### Exercise instructions:
Copy exactly the line containing "R1: 220 (DGND, VE) -> 47 (DGND, VE)" and all the lines that follow it to the end of the records, minus the pictures.

*** Supplied entries

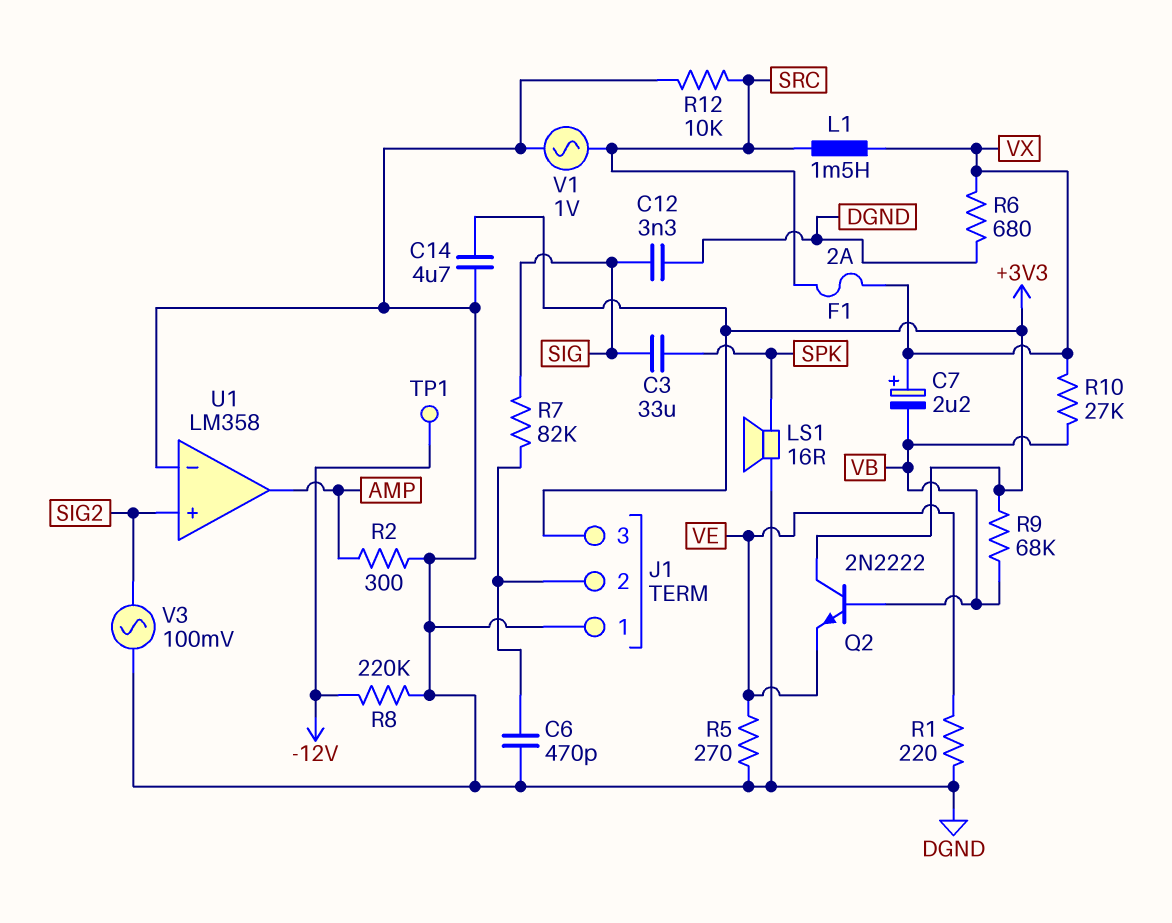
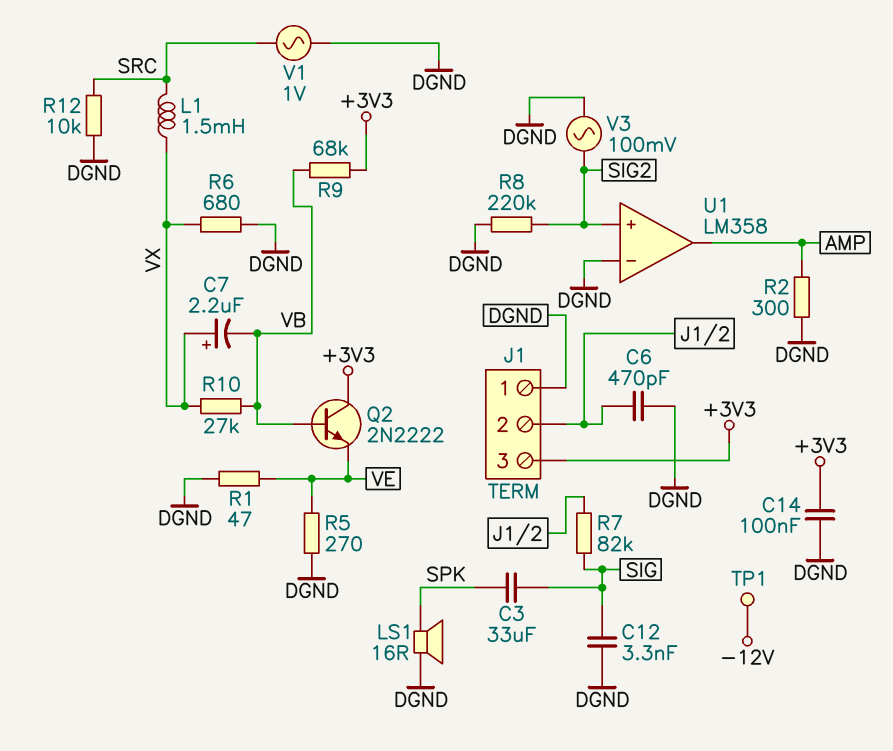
C14: 4.7uF (+3V3, DGND) -> 100nF (+3V3, DGND)
F1: 2A (SRC, VX) -> none
R1: 220 (DGND, VE) -> 47 (DGND, VE)
R8: 220k (-12V, DGND) -> 220k (DGND, SIG2)

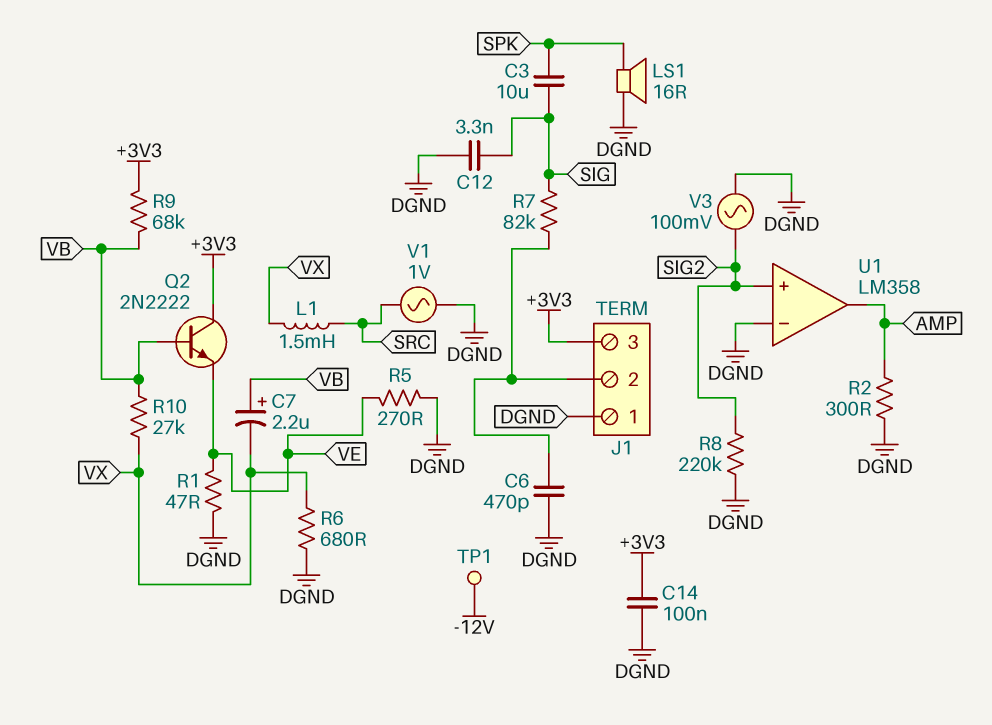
C3: 33uF (SIG, SPK) -> 10uF (SIG, SPK)
C7: 2.2uF (plus VX, minus VB) -> 2.2uF (plus VB, minus VX)
R12: 10k (DGND, SRC) -> none

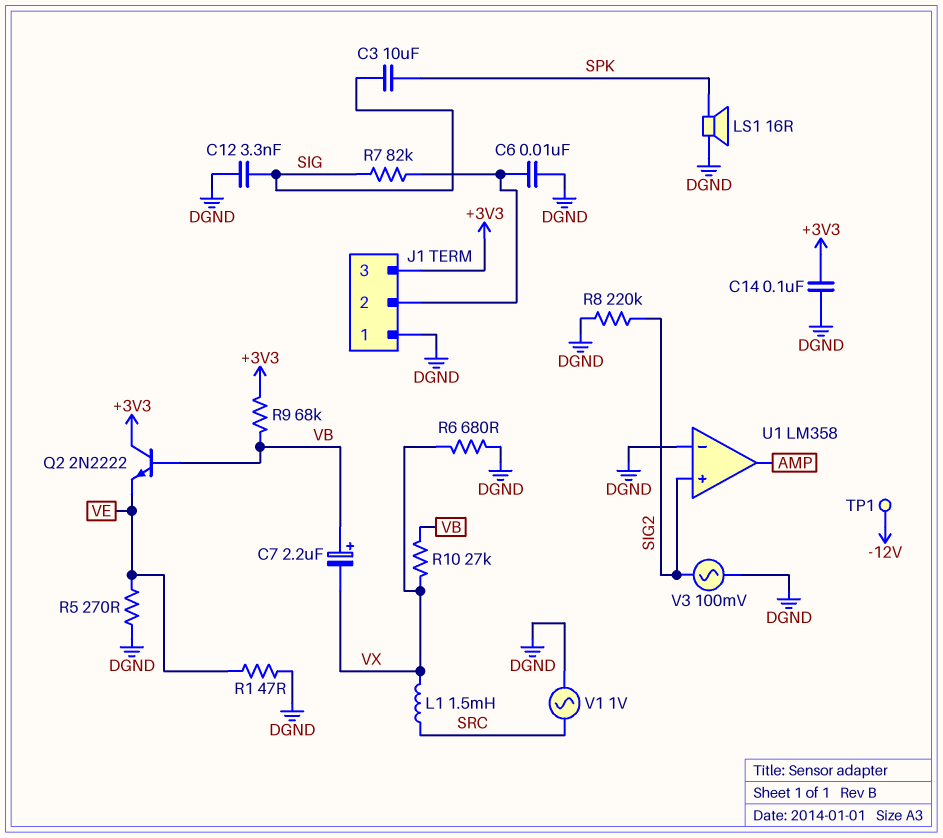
C6: 470pF (DGND, J1/2) -> 10nF (DGND, J1/2)
R2: 300 (AMP, DGND) -> none

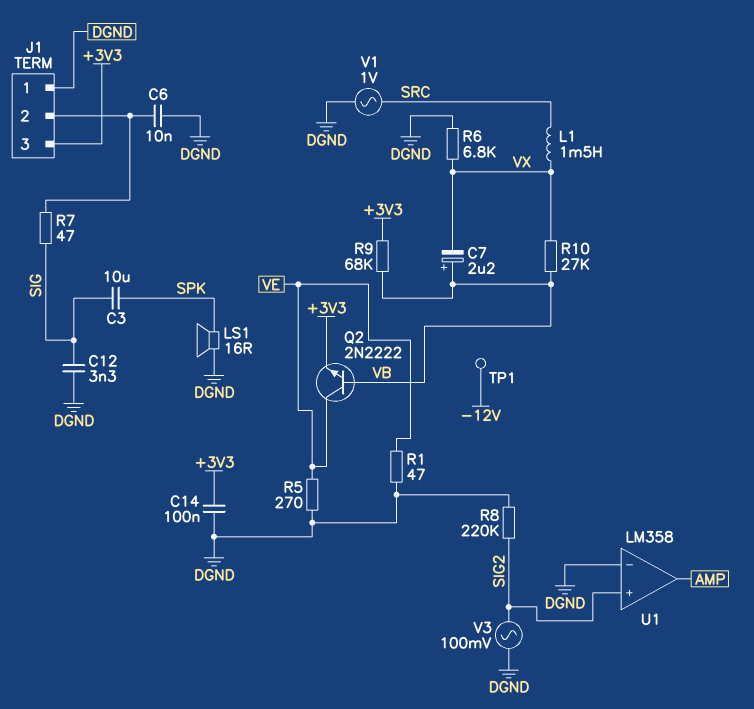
Q2: NPN 2N2222 (B VB, C +3V3, E VE) -> NPN 2N2222 (B VB, C VE, E +3V3)
R6: 680 (DGND, VX) -> 6.8k (DGND, VX)
R7: 82k (J1/2, SIG) -> 47 (J1/2, SIG)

******

### Output of the exercise:
R1: 220 (DGND, VE) -> 47 (DGND, VE)
R8: 220k (-12V, DGND) -> 220k (DGND, SIG2)

C3: 33uF (SIG, SPK) -> 10uF (SIG, SPK)
C7: 2.2uF (plus VX, minus VB) -> 2.2uF (plus VB, minus VX)
R12: 10k (DGND, SRC) -> none

C6: 470pF (DGND, J1/2) -> 10nF (DGND, J1/2)
R2: 300 (AMP, DGND) -> none

Q2: NPN 2N2222 (B VB, C +3V3, E VE) -> NPN 2N2222 (B VB, C VE, E +3V3)
R6: 680 (DGND, VX) -> 6.8k (DGND, VX)
R7: 82k (J1/2, SIG) -> 47 (J1/2, SIG)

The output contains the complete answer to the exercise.